§ **Exercise description**
Go through the records and copy each line where the string "wallet" occurs.

**** Data supplied ****

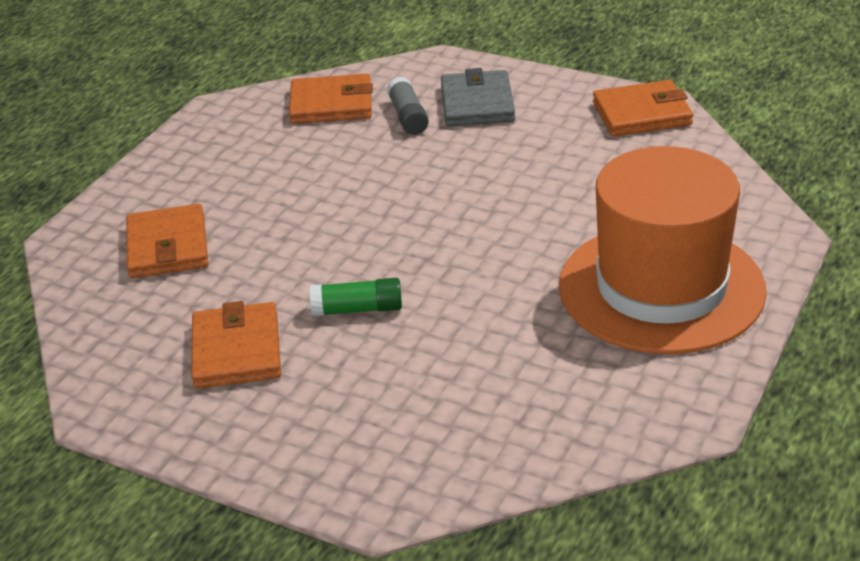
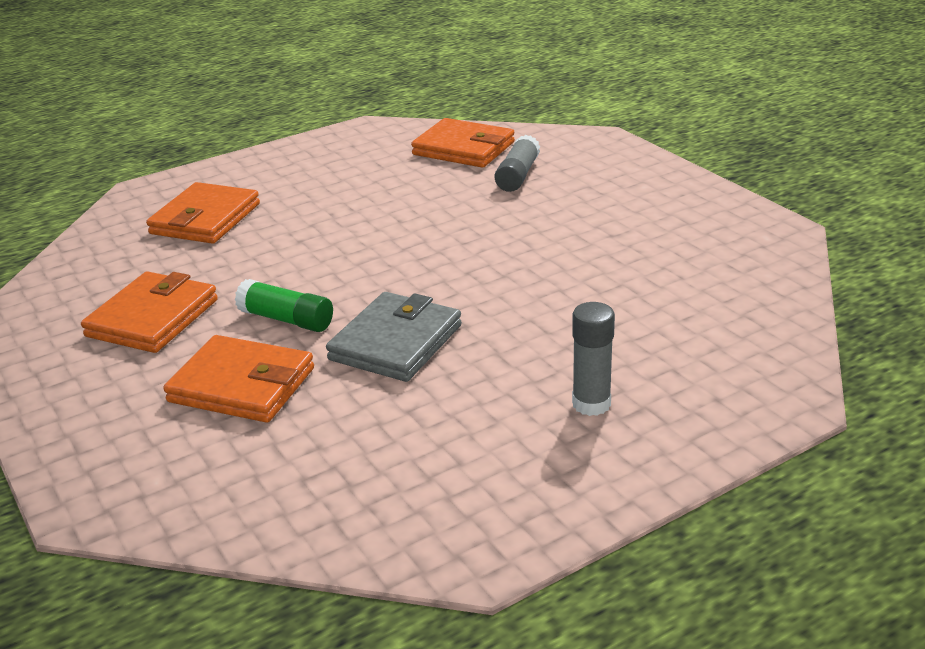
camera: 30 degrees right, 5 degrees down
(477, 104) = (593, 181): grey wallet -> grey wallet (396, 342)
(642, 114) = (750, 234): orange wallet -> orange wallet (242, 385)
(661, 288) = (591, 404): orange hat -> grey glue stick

****
**** Data supplied ****

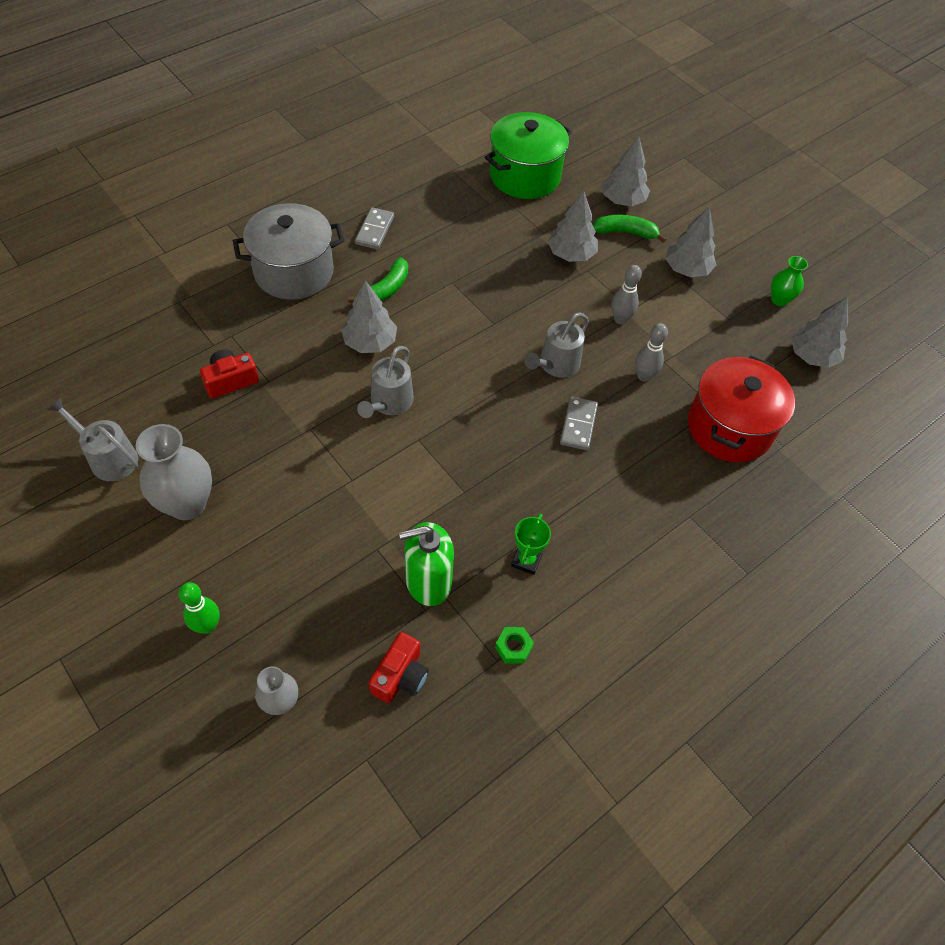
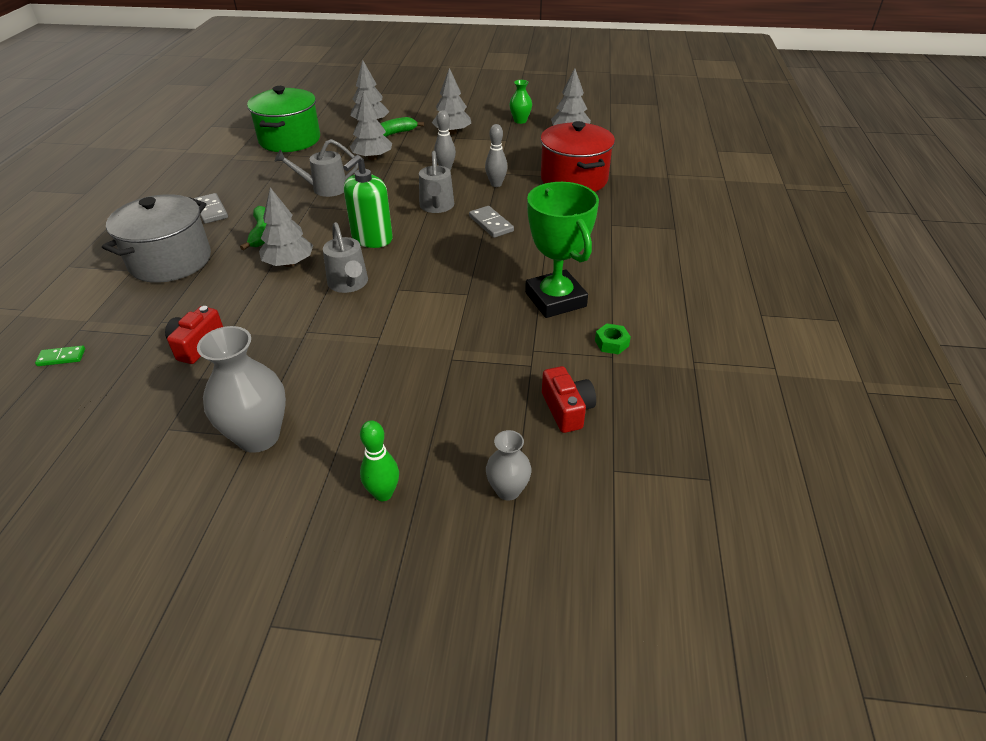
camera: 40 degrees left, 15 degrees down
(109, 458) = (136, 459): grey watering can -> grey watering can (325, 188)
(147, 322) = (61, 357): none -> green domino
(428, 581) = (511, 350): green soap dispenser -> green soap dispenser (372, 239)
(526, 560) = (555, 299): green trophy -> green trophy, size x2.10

****

§ **Task solution**
(477, 104) = (593, 181): grey wallet -> grey wallet (396, 342)
(642, 114) = (750, 234): orange wallet -> orange wallet (242, 385)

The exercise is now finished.